-- MATERIAL PROVIDED follows --
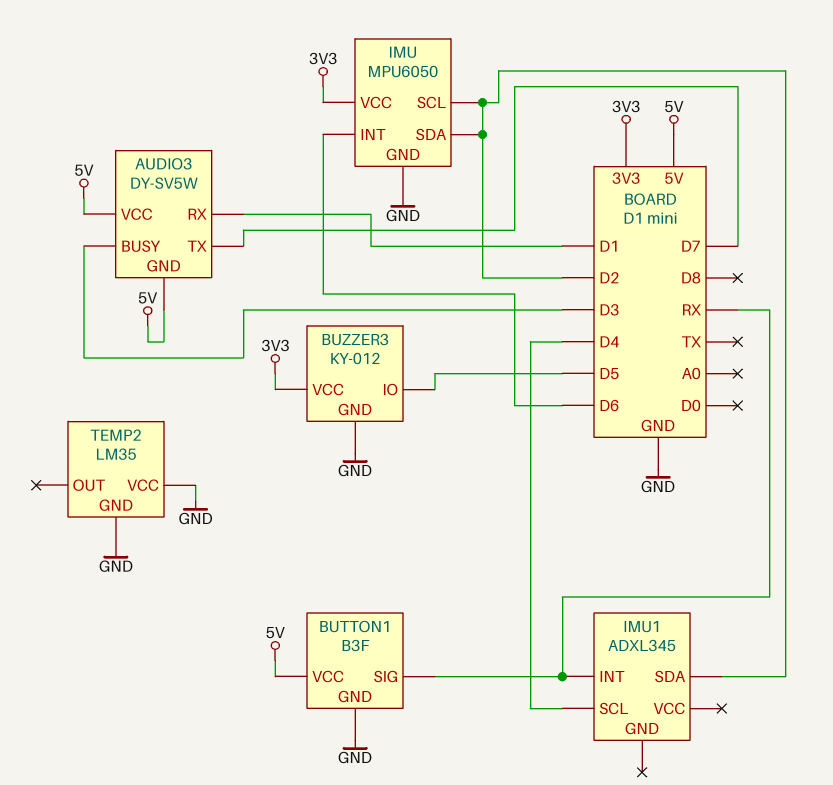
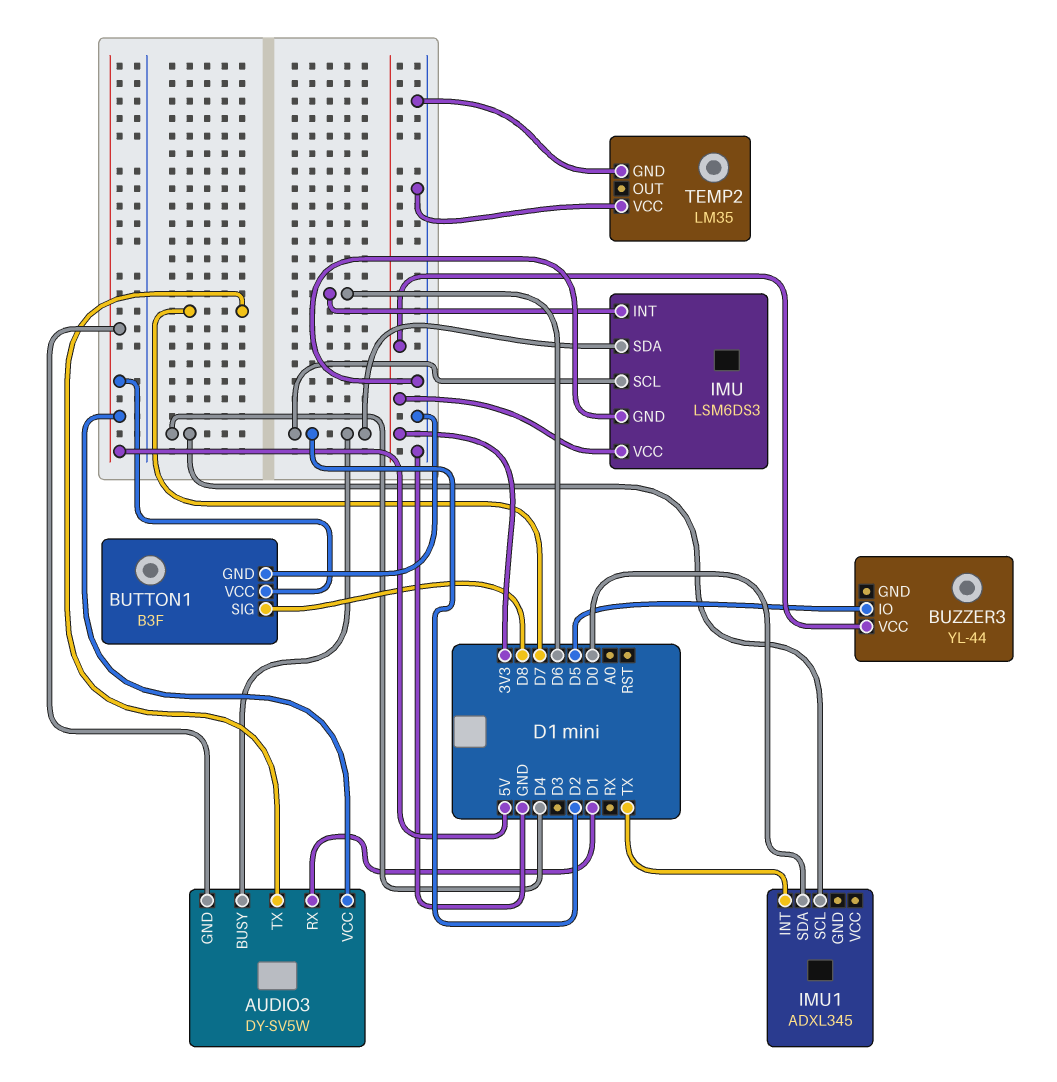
AUDIO3 pin BUSY: D3 -> D2
BUTTON1 pin SIG: RX -> D8
BUZZER3: KY-012 -> YL-44
BUZZER3 pin GND: GND -> none
IMU: MPU6050 -> LSM6DS3
IMU1 pin INT: RX -> TX
IMU1 pin SDA: D2 -> D0

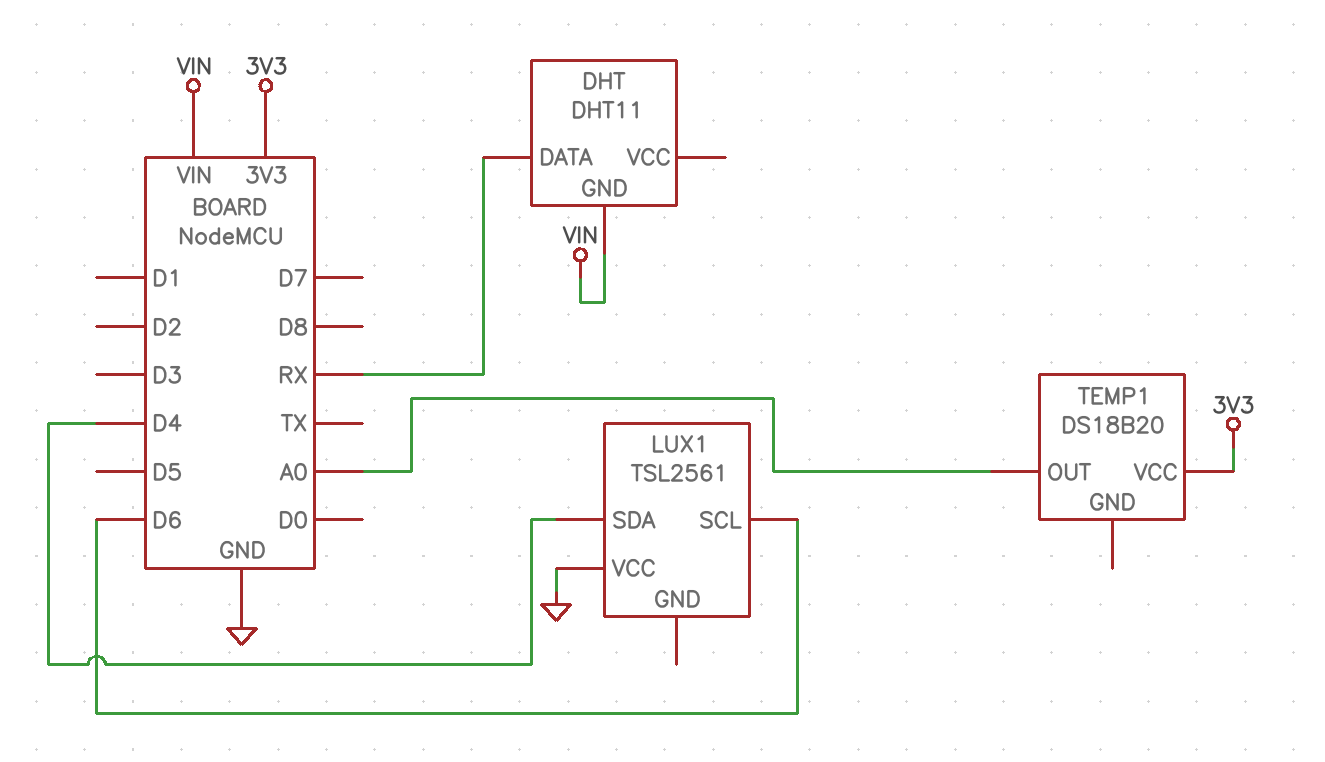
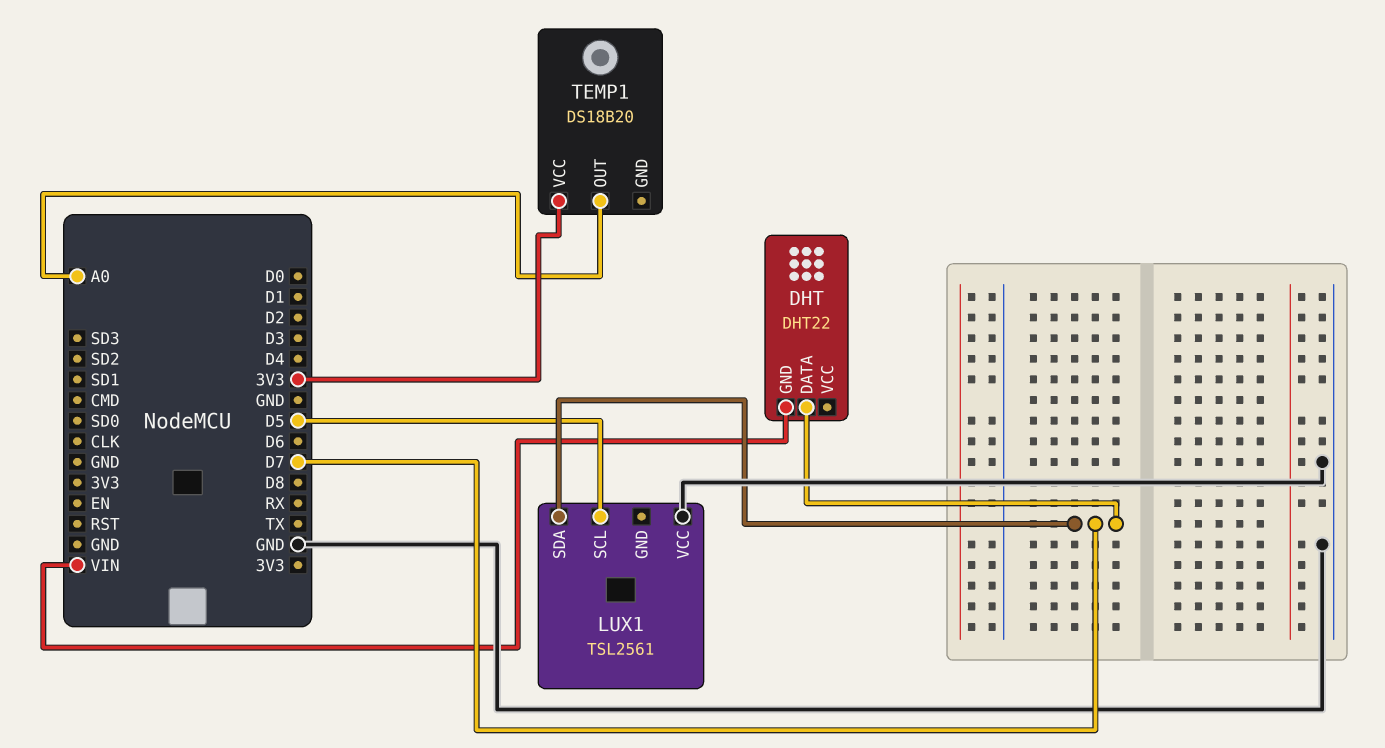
DHT: DHT11 -> DHT22
DHT pin DATA: RX -> D7
LUX1 pin SCL: D6 -> D5
LUX1 pin SDA: D4 -> D7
-- MATERIAL PROVIDED concluded --
• **WHAT THIS TASK INVOLVES**:
The answer consists only of the lines from the one containing "DHT: DHT11 -> DHT22" to the end of the records, each written out exactly.

• **OUTPUT OF THE TASK**:
DHT: DHT11 -> DHT22
DHT pin DATA: RX -> D7
LUX1 pin SCL: D6 -> D5
LUX1 pin SDA: D4 -> D7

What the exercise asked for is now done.